*** Opening of Data records ***

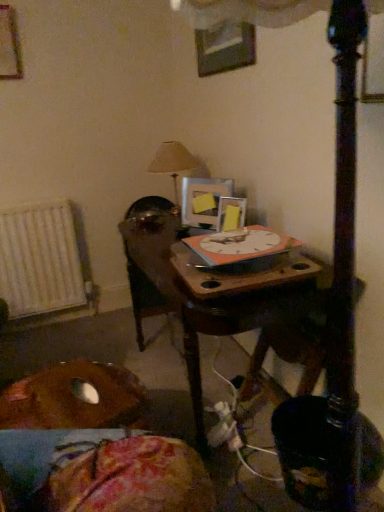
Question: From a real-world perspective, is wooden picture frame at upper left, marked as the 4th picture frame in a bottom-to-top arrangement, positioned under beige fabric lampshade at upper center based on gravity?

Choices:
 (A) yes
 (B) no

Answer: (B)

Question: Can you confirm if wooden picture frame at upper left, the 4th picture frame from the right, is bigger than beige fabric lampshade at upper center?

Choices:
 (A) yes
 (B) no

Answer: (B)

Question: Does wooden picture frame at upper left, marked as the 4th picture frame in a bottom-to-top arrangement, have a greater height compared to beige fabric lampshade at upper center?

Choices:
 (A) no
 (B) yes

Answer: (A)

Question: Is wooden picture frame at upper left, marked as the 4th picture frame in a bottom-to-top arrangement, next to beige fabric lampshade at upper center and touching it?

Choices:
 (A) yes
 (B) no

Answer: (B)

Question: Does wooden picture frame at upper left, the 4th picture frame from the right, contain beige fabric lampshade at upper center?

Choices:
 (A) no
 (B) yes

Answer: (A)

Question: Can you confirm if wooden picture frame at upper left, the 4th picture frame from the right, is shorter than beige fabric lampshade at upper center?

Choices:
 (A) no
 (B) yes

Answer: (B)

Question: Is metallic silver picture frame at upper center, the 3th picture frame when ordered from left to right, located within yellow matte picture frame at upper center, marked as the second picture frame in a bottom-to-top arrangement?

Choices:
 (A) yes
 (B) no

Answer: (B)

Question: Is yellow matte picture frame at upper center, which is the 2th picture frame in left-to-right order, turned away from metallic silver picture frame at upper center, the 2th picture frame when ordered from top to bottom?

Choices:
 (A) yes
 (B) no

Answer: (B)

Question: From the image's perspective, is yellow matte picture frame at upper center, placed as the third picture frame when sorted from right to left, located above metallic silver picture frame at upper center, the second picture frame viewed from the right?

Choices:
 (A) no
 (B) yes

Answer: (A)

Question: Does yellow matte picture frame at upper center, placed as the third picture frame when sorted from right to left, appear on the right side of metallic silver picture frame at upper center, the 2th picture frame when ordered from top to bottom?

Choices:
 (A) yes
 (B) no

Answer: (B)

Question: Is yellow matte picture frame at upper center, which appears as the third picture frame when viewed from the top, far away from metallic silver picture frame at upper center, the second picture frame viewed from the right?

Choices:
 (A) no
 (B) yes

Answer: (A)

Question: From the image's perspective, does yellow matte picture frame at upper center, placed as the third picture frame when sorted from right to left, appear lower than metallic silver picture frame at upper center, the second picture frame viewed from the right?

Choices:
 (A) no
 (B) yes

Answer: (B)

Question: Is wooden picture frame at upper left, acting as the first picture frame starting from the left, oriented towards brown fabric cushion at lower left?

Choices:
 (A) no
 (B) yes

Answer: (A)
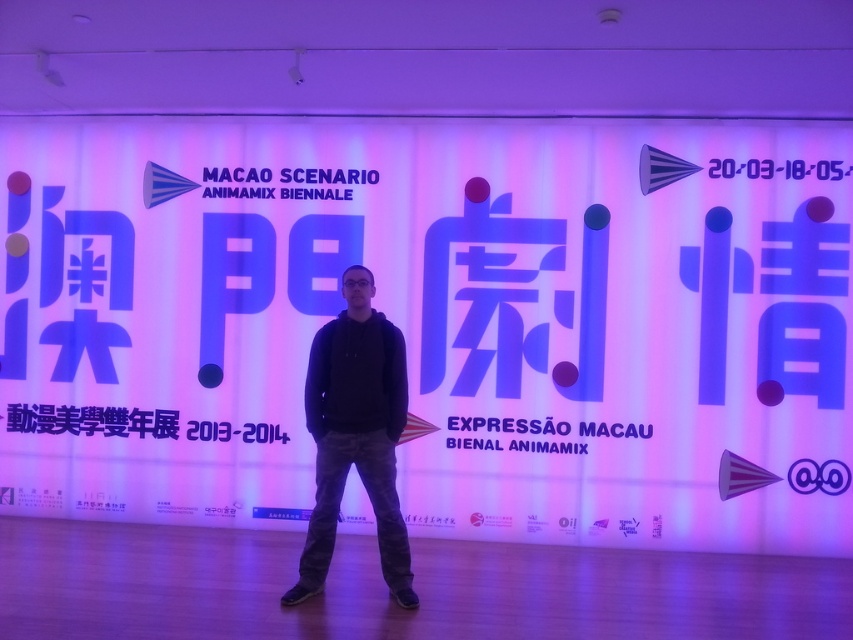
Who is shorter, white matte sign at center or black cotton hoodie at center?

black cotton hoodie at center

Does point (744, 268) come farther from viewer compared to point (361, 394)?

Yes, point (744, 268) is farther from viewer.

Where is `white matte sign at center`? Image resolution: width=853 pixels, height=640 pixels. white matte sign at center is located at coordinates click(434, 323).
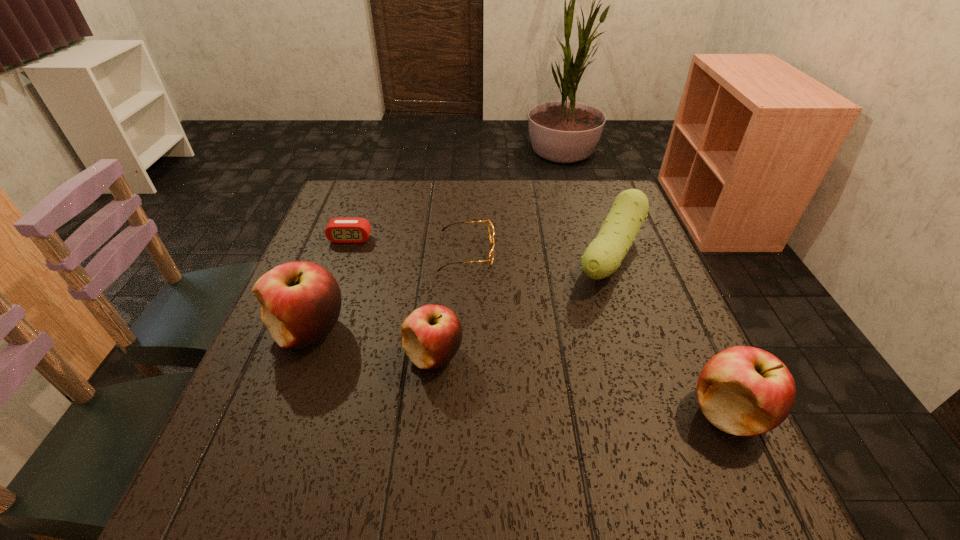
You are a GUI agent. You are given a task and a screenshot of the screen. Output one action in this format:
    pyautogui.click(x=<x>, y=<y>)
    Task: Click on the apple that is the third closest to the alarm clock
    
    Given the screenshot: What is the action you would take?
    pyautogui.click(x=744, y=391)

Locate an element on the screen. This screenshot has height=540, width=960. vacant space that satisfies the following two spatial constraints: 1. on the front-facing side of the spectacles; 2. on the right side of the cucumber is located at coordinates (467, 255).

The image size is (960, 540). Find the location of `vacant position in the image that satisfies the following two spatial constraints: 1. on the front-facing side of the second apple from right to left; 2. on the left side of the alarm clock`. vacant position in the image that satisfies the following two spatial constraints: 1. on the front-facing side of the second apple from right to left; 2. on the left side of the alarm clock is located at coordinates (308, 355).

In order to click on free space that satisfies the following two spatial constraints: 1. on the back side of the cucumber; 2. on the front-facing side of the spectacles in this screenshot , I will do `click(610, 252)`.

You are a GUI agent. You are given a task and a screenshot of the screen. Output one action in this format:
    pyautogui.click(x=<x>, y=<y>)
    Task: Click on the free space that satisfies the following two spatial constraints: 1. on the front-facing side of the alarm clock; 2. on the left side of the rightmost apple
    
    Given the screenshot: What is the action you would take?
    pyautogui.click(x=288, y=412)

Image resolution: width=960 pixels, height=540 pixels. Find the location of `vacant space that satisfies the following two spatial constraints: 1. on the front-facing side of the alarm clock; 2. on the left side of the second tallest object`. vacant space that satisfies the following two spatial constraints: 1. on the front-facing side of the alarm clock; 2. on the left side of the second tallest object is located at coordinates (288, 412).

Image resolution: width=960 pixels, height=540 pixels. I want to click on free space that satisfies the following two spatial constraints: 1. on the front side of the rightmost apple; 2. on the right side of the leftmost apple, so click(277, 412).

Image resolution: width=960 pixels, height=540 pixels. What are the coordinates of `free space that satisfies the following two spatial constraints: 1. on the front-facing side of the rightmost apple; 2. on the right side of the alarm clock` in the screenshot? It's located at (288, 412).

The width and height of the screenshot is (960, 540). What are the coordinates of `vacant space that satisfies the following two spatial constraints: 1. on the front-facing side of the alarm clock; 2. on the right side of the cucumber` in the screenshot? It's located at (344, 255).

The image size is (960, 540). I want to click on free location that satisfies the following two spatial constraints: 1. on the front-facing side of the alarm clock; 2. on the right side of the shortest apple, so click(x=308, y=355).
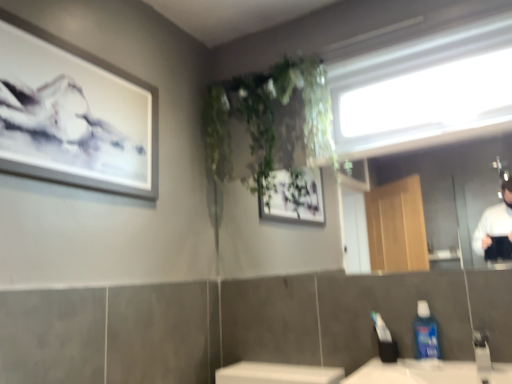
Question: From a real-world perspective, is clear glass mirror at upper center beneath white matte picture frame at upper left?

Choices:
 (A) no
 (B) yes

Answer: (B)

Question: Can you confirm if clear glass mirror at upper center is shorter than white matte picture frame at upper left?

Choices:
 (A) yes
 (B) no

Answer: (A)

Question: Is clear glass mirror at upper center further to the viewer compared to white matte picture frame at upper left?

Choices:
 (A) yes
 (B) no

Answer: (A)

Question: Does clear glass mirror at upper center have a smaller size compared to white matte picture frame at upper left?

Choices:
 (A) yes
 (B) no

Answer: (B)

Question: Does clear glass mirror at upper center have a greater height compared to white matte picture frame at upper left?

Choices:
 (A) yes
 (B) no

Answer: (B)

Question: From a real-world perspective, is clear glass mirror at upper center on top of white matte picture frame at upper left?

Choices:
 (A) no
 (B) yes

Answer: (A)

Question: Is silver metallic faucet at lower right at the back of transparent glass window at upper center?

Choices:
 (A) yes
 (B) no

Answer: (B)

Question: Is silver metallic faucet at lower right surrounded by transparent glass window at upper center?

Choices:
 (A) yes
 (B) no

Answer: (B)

*** Close of Data records ***
*** Opening of Data records ***

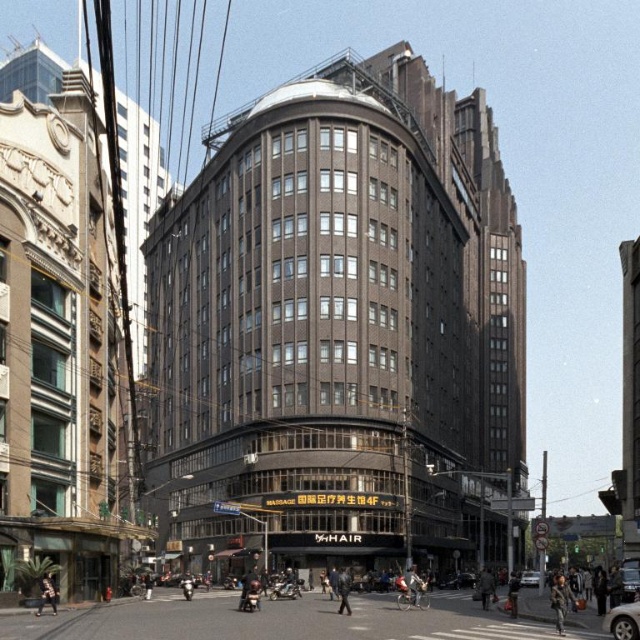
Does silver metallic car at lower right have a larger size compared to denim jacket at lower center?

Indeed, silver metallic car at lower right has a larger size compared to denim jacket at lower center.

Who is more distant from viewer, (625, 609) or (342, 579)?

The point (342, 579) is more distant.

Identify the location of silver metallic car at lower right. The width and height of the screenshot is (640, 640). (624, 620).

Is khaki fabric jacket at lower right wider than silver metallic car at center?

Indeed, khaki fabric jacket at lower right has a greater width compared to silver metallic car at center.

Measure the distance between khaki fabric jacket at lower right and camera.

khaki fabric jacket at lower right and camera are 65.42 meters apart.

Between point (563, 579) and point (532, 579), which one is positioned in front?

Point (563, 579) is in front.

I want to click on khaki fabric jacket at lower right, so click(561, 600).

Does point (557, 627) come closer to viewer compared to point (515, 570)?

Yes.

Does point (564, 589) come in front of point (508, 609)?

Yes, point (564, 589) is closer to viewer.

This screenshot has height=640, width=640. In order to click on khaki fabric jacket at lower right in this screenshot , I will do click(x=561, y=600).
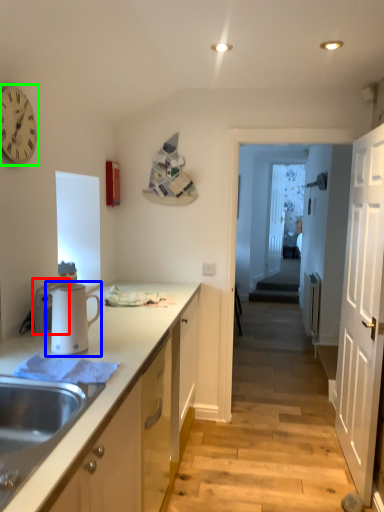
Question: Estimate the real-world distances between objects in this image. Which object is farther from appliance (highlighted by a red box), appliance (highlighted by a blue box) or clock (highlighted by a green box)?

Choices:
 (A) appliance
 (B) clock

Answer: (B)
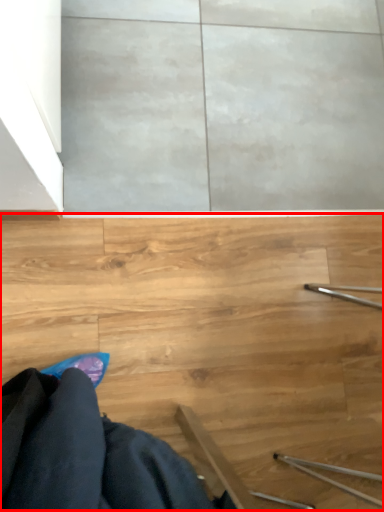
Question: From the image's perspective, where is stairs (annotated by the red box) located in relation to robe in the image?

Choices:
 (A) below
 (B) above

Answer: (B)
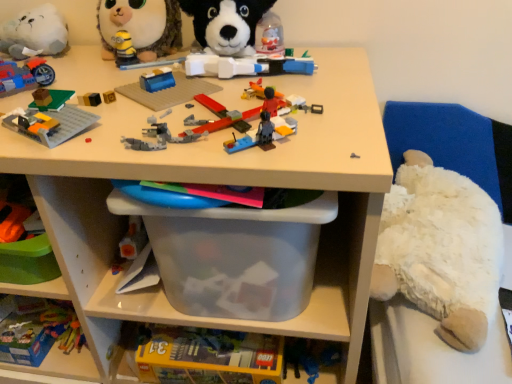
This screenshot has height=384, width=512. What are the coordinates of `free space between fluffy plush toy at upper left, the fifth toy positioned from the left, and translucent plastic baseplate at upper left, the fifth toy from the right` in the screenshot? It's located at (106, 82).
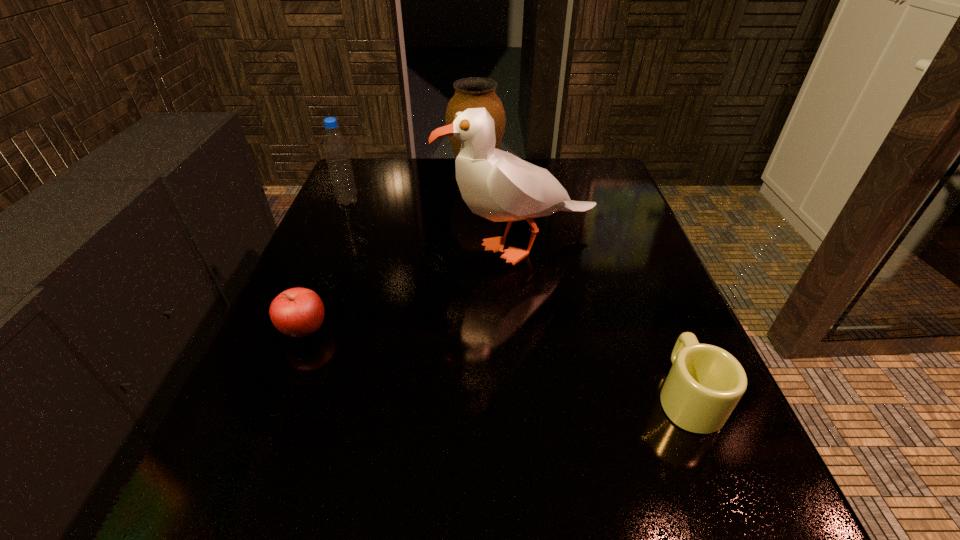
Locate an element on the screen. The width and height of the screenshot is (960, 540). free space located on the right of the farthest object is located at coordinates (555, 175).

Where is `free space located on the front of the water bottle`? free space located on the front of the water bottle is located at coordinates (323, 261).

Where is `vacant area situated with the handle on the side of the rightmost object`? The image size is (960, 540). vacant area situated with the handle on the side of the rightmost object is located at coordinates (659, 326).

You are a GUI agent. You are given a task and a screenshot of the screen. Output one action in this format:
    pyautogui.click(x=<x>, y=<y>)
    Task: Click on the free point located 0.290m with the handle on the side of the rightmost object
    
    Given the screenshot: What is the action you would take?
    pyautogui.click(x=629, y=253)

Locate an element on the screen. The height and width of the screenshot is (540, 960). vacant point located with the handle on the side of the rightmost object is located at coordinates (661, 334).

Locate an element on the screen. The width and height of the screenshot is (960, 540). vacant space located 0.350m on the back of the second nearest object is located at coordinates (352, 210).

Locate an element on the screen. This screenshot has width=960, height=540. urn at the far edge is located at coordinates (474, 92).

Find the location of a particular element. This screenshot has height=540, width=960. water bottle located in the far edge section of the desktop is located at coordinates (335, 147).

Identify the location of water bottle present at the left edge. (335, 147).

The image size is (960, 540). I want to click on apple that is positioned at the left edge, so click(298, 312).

*** Close of Data records ***

# Task to complete:
Report every line of the material above that contains the word "Indeed", copying each line in full.

# Task answer:
Indeed, silver metallic car at lower right has a larger size compared to denim jacket at lower center.
Indeed, khaki fabric jacket at lower right has a greater width compared to silver metallic car at center.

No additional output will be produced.